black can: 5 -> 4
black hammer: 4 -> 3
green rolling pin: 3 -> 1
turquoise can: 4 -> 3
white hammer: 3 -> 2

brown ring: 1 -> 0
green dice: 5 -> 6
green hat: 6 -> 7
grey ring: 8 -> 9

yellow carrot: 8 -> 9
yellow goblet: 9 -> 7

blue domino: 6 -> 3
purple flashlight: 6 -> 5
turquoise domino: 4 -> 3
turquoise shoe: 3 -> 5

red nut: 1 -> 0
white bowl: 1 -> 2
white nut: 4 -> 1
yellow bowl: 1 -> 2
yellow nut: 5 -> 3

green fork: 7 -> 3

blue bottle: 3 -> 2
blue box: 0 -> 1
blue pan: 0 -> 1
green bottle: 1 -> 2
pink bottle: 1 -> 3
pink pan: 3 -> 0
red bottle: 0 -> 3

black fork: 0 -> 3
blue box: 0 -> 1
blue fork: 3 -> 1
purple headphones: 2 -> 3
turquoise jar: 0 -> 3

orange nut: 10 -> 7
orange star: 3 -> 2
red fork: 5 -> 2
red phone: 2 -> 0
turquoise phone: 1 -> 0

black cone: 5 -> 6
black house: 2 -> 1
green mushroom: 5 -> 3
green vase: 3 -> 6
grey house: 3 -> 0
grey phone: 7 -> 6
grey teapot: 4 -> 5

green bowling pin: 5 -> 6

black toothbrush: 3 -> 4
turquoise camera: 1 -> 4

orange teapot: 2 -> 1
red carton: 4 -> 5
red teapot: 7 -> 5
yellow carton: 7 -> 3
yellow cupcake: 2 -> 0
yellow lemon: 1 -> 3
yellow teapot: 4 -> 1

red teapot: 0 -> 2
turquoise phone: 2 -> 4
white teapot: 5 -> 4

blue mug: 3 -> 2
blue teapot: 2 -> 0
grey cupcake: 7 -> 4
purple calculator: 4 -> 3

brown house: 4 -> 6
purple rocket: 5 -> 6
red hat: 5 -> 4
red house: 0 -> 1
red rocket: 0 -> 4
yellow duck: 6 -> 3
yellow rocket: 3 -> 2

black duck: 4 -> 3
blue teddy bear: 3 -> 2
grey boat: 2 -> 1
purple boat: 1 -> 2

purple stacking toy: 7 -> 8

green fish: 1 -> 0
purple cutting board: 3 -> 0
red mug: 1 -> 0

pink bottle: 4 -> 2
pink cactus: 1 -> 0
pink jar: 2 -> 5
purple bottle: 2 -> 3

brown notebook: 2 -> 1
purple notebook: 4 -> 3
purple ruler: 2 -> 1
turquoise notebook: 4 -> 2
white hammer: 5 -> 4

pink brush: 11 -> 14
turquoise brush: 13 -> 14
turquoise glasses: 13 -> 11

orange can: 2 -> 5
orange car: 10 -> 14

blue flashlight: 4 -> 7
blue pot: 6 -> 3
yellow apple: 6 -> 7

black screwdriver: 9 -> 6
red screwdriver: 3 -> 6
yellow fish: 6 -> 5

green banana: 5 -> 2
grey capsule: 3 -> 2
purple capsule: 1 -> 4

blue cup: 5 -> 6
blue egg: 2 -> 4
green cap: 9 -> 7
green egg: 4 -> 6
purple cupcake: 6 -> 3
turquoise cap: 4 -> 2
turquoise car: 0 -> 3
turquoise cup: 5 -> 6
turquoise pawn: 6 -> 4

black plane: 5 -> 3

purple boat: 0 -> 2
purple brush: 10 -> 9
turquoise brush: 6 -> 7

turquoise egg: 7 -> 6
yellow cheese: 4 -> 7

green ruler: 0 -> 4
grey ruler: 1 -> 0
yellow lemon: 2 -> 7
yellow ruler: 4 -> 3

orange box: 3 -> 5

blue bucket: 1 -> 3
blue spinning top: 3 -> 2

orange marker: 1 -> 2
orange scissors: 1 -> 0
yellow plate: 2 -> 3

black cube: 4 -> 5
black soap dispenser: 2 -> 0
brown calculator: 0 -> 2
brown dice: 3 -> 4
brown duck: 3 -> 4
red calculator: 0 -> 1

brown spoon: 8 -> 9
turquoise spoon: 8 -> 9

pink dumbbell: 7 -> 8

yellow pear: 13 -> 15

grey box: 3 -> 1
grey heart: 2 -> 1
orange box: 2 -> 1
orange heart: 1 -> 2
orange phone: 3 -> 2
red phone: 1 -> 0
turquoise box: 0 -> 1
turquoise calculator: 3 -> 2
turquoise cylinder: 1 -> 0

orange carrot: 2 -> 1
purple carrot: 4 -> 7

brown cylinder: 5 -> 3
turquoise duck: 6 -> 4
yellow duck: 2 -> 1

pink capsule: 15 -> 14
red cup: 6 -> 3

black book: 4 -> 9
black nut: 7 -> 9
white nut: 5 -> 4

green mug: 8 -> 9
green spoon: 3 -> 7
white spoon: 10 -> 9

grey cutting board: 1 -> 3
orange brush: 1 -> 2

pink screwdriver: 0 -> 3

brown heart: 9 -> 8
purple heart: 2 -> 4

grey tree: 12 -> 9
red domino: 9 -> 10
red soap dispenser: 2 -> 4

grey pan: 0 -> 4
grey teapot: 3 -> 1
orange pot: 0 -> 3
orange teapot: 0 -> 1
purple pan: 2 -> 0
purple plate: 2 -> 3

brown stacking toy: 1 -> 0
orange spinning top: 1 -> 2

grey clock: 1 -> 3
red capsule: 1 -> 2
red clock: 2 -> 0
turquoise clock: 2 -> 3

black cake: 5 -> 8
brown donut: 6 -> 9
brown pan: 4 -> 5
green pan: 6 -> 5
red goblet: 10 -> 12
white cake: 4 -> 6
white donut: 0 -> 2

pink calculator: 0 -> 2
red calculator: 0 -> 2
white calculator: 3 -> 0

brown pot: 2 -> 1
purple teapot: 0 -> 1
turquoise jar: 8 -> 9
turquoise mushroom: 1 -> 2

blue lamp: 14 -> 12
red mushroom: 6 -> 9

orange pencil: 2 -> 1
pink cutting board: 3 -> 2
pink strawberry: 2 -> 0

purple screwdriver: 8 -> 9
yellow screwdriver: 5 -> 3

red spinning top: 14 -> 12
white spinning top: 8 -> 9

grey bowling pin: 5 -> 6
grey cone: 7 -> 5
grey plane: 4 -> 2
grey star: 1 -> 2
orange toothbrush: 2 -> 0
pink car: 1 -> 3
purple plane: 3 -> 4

━━━━━━━━━━

Work request: Reproduce, exactly as they stand in the data above, the lines from the one that holds "green cap: 9 -> 7" to the one that holds "orange marker: 1 -> 2", inclusive.

Answer for this exercise:
green cap: 9 -> 7
green egg: 4 -> 6
purple cupcake: 6 -> 3
turquoise cap: 4 -> 2
turquoise car: 0 -> 3
turquoise cup: 5 -> 6
turquoise pawn: 6 -> 4

black plane: 5 -> 3

purple boat: 0 -> 2
purple brush: 10 -> 9
turquoise brush: 6 -> 7

turquoise egg: 7 -> 6
yellow cheese: 4 -> 7

green ruler: 0 -> 4
grey ruler: 1 -> 0
yellow lemon: 2 -> 7
yellow ruler: 4 -> 3

orange box: 3 -> 5

blue bucket: 1 -> 3
blue spinning top: 3 -> 2

orange marker: 1 -> 2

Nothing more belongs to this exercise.